- **Exercise brief**
Below are the records; copy exactly the stretch from the line containing "45 degrees counterclockwise |" through the line containing "60 degrees counterclockwise |", both ends included, and nothing else.
=== Recorded information ===
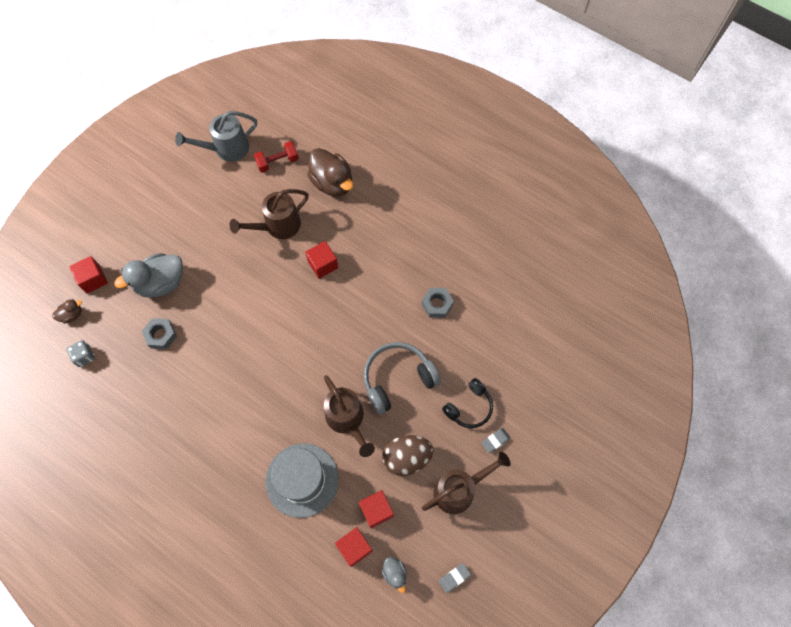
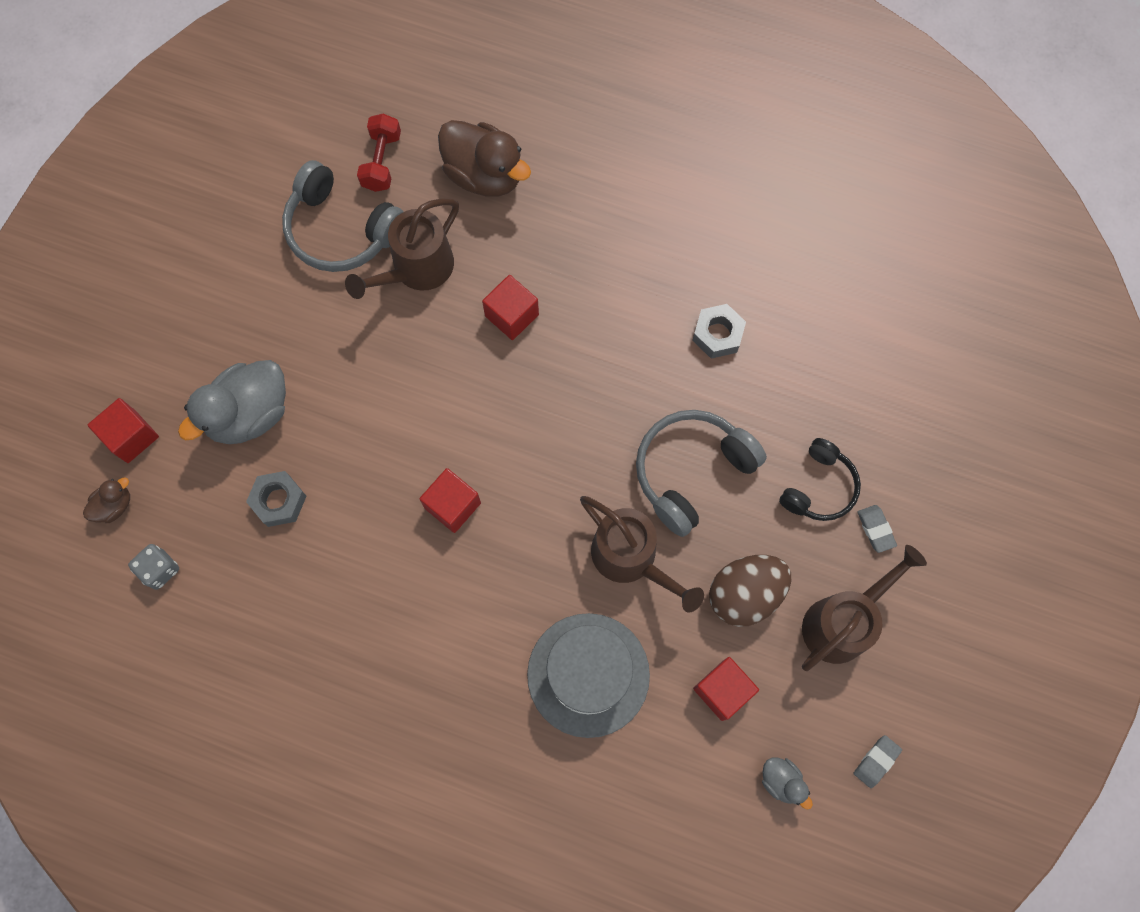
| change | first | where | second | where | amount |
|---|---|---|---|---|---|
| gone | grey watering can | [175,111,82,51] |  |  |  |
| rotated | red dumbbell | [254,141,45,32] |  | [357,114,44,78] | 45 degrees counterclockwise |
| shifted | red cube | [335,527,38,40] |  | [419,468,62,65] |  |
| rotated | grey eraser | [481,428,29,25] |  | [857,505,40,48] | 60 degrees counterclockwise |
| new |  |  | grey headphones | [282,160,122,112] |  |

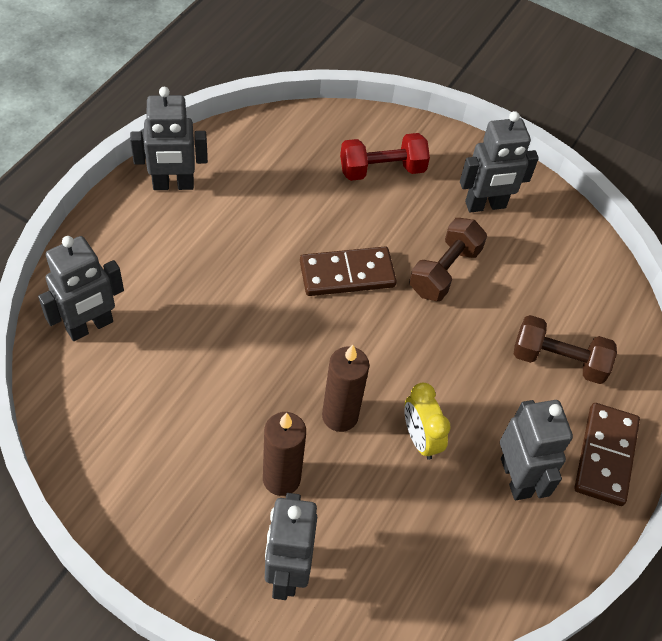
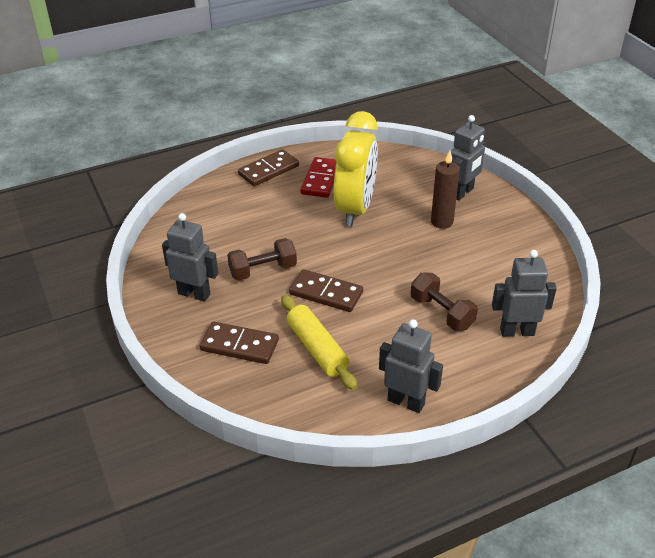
| change | first | where | second | where | amount |
|---|---|---|---|---|---|
| gone | brown candle | [322,345,47,87] |  |  |  |
| swapped | red dumbbell | [340,133,90,48] | brown domino | [200,322,79,42] |  |
| scaled | yellow clock | [404,383,47,77] |  | [334,111,44,115] | x2.17 |
| swapped | grey robot | [500,400,73,100] | red domino | [301,157,35,41] |  |
| shifted | brown dumbbell | [514,315,103,69] |  | [411,273,67,58] |  |
| new |  |  | yellow rolling pin | [281,295,76,95] |  |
===
- **Reply to the task**
| rotated | red dumbbell | [254,141,45,32] |  | [357,114,44,78] | 45 degrees counterclockwise |
| shifted | red cube | [335,527,38,40] |  | [419,468,62,65] |  |
| rotated | grey eraser | [481,428,29,25] |  | [857,505,40,48] | 60 degrees counterclockwise |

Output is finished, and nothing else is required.